■ **Stated exercise**: Reply with one number only, the count of lines holding the string "stroma".

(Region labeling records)

====

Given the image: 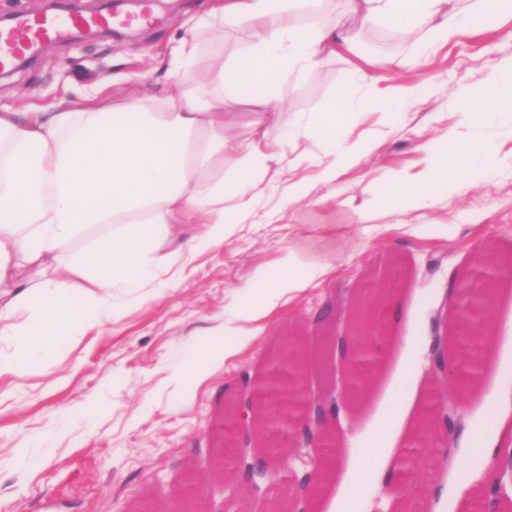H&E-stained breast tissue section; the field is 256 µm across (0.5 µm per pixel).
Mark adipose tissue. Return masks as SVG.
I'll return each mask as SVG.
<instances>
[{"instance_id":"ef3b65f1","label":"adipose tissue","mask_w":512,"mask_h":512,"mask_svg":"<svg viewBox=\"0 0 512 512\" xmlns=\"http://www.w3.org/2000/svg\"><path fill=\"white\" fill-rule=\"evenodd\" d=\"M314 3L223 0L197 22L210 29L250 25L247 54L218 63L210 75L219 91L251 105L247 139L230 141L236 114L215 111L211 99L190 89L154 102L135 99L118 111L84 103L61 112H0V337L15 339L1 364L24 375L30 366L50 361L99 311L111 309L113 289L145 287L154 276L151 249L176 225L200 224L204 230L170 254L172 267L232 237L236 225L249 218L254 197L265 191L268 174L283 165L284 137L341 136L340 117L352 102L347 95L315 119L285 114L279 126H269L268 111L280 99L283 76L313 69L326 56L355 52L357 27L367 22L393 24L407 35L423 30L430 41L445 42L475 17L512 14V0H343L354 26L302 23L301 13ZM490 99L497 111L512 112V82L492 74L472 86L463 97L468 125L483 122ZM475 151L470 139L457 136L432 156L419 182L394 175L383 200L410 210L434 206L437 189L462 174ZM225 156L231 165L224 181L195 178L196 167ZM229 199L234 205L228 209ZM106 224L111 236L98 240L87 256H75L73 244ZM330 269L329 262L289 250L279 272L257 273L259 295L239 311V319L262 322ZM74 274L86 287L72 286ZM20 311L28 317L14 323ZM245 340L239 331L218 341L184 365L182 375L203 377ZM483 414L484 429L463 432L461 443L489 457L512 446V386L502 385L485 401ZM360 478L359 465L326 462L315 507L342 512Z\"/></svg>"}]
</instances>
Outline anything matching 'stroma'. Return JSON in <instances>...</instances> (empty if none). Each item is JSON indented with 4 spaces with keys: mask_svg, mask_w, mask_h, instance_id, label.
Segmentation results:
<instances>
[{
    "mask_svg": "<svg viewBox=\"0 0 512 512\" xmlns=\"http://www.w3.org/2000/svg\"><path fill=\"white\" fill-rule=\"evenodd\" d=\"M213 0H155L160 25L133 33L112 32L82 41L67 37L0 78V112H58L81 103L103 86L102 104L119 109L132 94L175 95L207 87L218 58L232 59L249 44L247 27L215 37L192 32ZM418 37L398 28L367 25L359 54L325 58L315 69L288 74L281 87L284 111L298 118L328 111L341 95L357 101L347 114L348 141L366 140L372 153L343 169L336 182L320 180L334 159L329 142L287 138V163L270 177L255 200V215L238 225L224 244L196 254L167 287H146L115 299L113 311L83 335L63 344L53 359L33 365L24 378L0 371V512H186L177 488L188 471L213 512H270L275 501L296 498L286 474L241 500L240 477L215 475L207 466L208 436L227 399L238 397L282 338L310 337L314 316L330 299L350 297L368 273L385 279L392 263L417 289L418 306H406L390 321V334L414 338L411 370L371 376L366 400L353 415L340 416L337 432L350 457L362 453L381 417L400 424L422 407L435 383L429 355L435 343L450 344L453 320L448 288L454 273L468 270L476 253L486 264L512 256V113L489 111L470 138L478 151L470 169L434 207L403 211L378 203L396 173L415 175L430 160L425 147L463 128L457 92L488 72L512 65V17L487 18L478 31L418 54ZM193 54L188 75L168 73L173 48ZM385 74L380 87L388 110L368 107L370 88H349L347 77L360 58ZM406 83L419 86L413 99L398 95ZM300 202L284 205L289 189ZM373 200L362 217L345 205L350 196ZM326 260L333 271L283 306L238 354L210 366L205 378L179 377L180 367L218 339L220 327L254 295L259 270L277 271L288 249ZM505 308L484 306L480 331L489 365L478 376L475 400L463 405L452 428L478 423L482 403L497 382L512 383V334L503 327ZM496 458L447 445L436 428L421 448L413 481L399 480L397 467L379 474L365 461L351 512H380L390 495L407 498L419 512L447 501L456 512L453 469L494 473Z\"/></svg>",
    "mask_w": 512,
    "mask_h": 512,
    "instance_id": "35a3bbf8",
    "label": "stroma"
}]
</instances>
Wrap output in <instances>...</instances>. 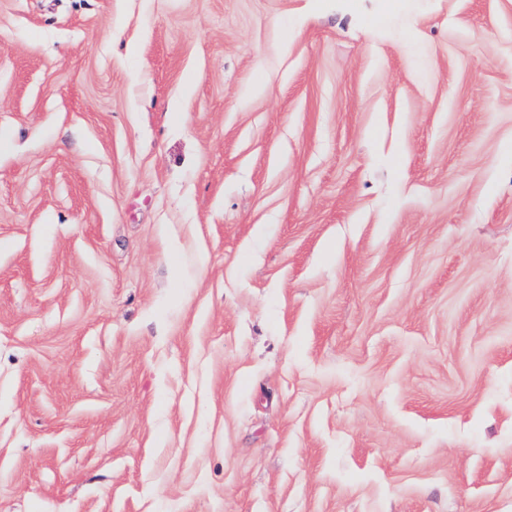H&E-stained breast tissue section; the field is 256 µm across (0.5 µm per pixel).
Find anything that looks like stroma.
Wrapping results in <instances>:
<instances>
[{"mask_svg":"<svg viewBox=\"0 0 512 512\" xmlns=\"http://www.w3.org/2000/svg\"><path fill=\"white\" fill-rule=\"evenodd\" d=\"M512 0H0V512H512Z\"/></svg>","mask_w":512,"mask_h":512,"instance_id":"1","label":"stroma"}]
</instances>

====

■ **Result for this task**: 4